> _Try it_
Lines below starting with the line with "T4: PNP S8550" and going on through the line with "D5: schottky 1N5819" must be output exactly; the rest of the records must be left out.

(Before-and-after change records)
^^^^^^^^
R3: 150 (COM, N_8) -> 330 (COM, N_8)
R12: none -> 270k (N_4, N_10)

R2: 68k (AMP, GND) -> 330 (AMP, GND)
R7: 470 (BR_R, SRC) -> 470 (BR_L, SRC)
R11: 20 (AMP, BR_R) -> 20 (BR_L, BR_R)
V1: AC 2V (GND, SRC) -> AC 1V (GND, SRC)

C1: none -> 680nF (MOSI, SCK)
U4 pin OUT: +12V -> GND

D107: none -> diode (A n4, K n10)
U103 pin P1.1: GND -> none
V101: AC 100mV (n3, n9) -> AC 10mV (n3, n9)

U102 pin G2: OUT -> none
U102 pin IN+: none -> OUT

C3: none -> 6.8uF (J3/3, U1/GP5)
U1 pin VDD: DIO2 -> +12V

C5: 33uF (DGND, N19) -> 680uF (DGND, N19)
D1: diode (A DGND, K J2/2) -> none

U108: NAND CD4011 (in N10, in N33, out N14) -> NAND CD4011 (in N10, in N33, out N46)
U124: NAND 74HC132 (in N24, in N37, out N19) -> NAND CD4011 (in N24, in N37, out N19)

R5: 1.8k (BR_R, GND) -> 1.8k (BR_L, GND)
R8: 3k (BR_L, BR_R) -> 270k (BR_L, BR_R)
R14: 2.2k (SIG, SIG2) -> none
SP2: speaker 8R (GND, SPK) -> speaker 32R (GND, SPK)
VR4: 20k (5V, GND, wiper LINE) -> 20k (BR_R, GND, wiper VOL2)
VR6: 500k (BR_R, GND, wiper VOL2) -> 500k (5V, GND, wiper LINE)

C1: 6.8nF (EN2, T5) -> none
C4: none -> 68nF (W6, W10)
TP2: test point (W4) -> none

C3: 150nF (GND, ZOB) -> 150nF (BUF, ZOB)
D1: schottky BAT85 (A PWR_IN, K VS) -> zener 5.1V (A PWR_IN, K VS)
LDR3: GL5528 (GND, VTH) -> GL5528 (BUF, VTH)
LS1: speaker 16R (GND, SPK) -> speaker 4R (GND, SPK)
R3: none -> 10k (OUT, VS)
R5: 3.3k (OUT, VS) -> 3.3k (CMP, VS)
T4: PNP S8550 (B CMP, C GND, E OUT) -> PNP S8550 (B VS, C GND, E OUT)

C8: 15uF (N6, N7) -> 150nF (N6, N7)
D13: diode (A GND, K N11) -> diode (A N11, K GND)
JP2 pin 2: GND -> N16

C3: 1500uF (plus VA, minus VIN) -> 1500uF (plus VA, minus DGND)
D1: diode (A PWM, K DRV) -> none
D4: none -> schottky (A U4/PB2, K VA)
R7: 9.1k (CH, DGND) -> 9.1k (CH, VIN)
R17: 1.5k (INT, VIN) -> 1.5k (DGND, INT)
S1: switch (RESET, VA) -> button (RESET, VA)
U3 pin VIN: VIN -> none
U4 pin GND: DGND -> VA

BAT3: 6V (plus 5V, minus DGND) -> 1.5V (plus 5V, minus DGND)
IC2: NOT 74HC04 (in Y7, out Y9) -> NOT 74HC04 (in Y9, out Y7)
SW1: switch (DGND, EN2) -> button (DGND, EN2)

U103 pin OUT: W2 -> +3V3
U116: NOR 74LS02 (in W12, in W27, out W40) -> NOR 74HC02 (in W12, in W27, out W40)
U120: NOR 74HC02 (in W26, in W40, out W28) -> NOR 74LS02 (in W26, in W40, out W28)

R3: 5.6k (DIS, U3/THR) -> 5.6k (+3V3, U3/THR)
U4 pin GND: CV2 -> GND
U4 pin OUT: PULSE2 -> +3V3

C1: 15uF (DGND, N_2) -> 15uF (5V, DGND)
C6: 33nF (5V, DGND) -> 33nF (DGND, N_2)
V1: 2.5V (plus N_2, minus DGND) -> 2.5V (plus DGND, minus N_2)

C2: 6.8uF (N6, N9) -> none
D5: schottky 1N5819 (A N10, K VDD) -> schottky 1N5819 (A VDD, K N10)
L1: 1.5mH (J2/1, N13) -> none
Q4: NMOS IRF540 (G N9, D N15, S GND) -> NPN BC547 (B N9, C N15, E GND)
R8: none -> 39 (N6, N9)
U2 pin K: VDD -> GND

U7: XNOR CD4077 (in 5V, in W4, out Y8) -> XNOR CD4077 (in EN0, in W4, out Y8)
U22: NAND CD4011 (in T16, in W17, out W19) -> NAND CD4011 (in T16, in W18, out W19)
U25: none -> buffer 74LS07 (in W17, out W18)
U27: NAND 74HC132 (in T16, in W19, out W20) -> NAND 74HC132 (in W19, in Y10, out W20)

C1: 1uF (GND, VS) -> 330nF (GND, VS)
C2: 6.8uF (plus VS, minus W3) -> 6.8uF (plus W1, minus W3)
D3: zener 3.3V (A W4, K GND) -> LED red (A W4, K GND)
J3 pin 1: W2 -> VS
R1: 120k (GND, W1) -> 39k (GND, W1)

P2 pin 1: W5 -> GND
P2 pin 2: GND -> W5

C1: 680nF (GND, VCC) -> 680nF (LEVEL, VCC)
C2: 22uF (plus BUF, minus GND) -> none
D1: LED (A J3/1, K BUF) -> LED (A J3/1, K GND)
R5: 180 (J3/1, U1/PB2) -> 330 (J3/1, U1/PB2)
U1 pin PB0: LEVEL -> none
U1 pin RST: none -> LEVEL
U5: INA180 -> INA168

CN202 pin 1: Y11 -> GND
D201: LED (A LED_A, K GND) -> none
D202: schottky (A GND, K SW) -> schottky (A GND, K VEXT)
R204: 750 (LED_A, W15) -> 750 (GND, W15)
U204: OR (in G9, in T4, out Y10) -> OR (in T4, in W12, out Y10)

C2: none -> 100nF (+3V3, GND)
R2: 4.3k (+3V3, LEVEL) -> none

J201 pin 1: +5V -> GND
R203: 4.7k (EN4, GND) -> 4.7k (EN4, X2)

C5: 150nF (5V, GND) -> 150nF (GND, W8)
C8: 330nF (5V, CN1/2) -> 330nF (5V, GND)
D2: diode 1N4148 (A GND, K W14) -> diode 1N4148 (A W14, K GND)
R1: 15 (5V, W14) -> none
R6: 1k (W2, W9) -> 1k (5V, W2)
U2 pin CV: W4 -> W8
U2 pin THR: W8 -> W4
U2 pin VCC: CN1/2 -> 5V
^^^^^^^^
> _Solution to this task_
T4: PNP S8550 (B CMP, C GND, E OUT) -> PNP S8550 (B VS, C GND, E OUT)

C8: 15uF (N6, N7) -> 150nF (N6, N7)
D13: diode (A GND, K N11) -> diode (A N11, K GND)
JP2 pin 2: GND -> N16

C3: 1500uF (plus VA, minus VIN) -> 1500uF (plus VA, minus DGND)
D1: diode (A PWM, K DRV) -> none
D4: none -> schottky (A U4/PB2, K VA)
R7: 9.1k (CH, DGND) -> 9.1k (CH, VIN)
R17: 1.5k (INT, VIN) -> 1.5k (DGND, INT)
S1: switch (RESET, VA) -> button (RESET, VA)
U3 pin VIN: VIN -> none
U4 pin GND: DGND -> VA

BAT3: 6V (plus 5V, minus DGND) -> 1.5V (plus 5V, minus DGND)
IC2: NOT 74HC04 (in Y7, out Y9) -> NOT 74HC04 (in Y9, out Y7)
SW1: switch (DGND, EN2) -> button (DGND, EN2)

U103 pin OUT: W2 -> +3V3
U116: NOR 74LS02 (in W12, in W27, out W40) -> NOR 74HC02 (in W12, in W27, out W40)
U120: NOR 74HC02 (in W26, in W40, out W28) -> NOR 74LS02 (in W26, in W40, out W28)

R3: 5.6k (DIS, U3/THR) -> 5.6k (+3V3, U3/THR)
U4 pin GND: CV2 -> GND
U4 pin OUT: PULSE2 -> +3V3

C1: 15uF (DGND, N_2) -> 15uF (5V, DGND)
C6: 33nF (5V, DGND) -> 33nF (DGND, N_2)
V1: 2.5V (plus N_2, minus DGND) -> 2.5V (plus DGND, minus N_2)

C2: 6.8uF (N6, N9) -> none
D5: schottky 1N5819 (A N10, K VDD) -> schottky 1N5819 (A VDD, K N10)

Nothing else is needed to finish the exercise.